Your answer should hold all lines of the entries that include the word "black".

▸ **RECORD EXCERPTS**
====
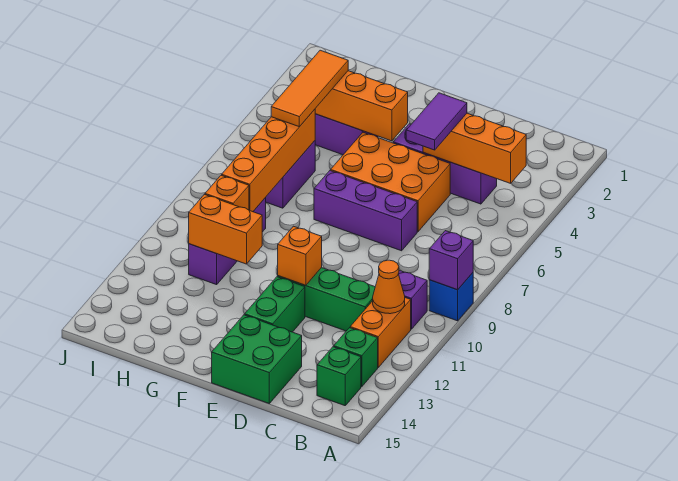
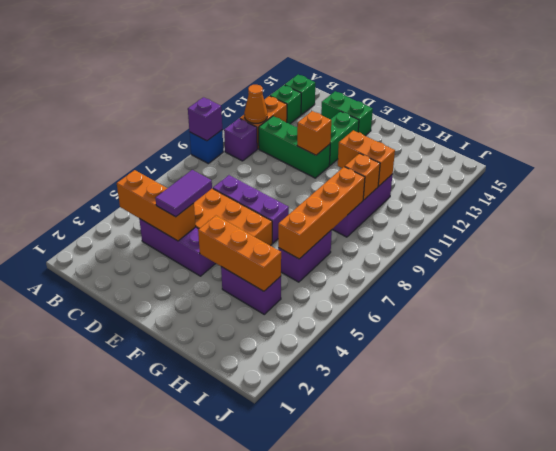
green brick D14:E15 level 1 -> green brick D14:E14 level 1
orange tile H4:H6 level 3 -> none

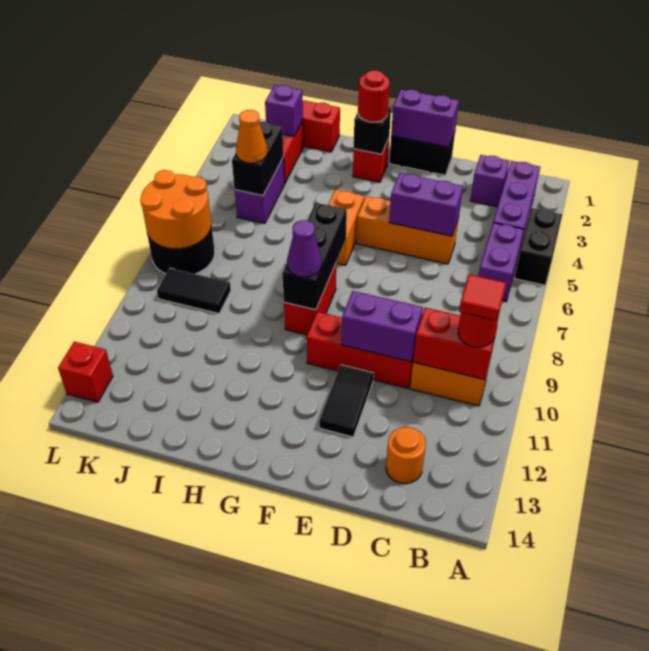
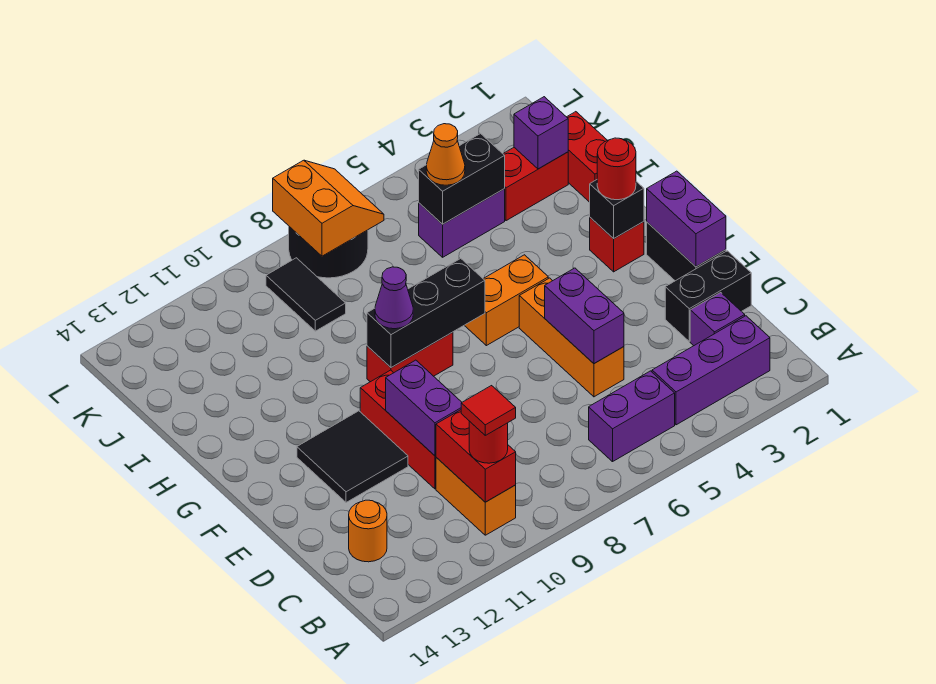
black brick A4:A5 level 1 -> black brick D1:D2 level 1
black tile E11:E12 level 1 -> black tile E11:F12 level 1
orange round brick K7:L8 level 2 -> orange slope K7:L8 level 2 top 8
red brick L13 level 1 -> none

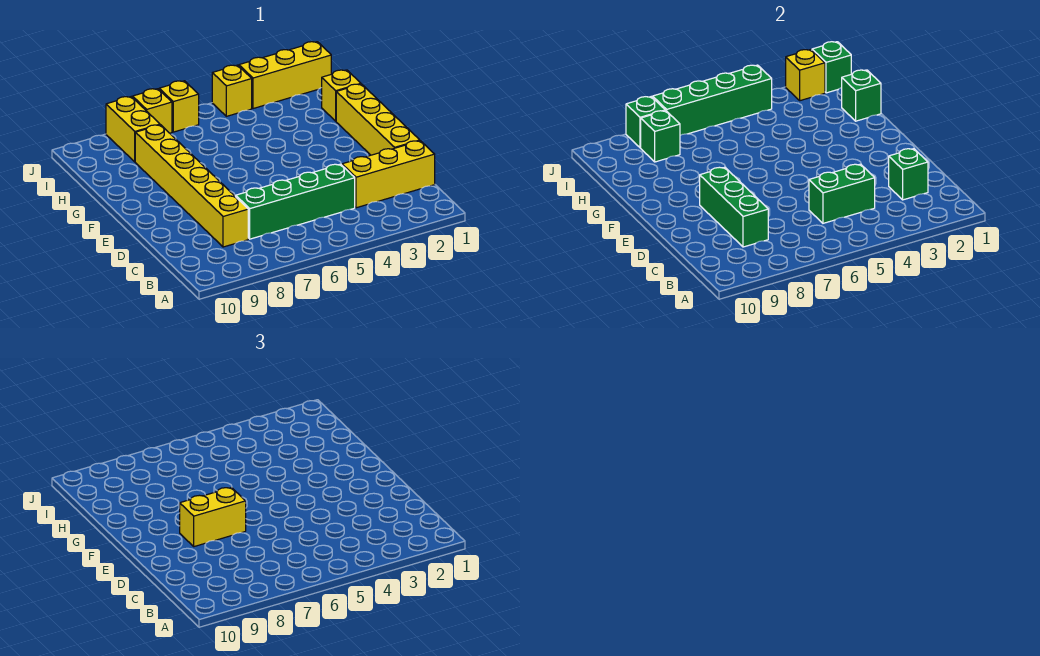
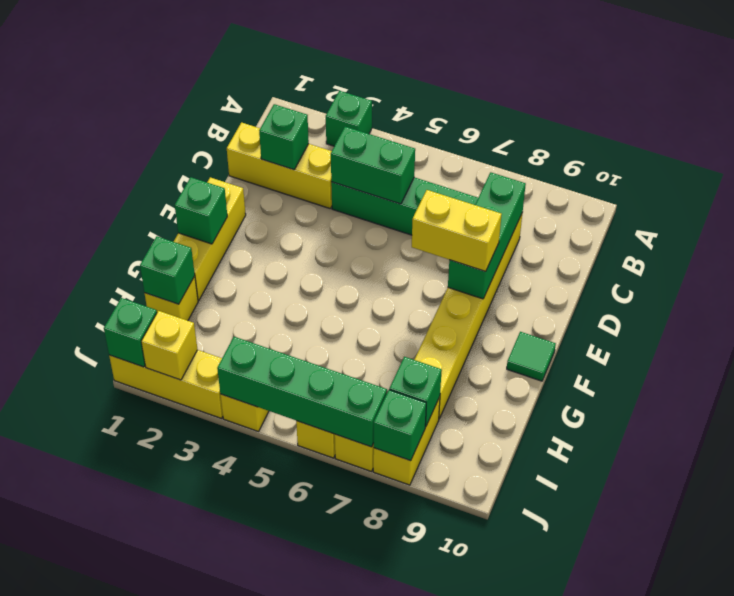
none -> green brick A3 level 1
yellow brick D1:G1 level 1 -> yellow brick E1:G1 level 1
none -> green brick F1 level 2
none -> green tile F10 level 1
====
▸ **WRITTEN ANSWER**
black brick A4:A5 level 1 -> black brick D1:D2 level 1
black tile E11:E12 level 1 -> black tile E11:F12 level 1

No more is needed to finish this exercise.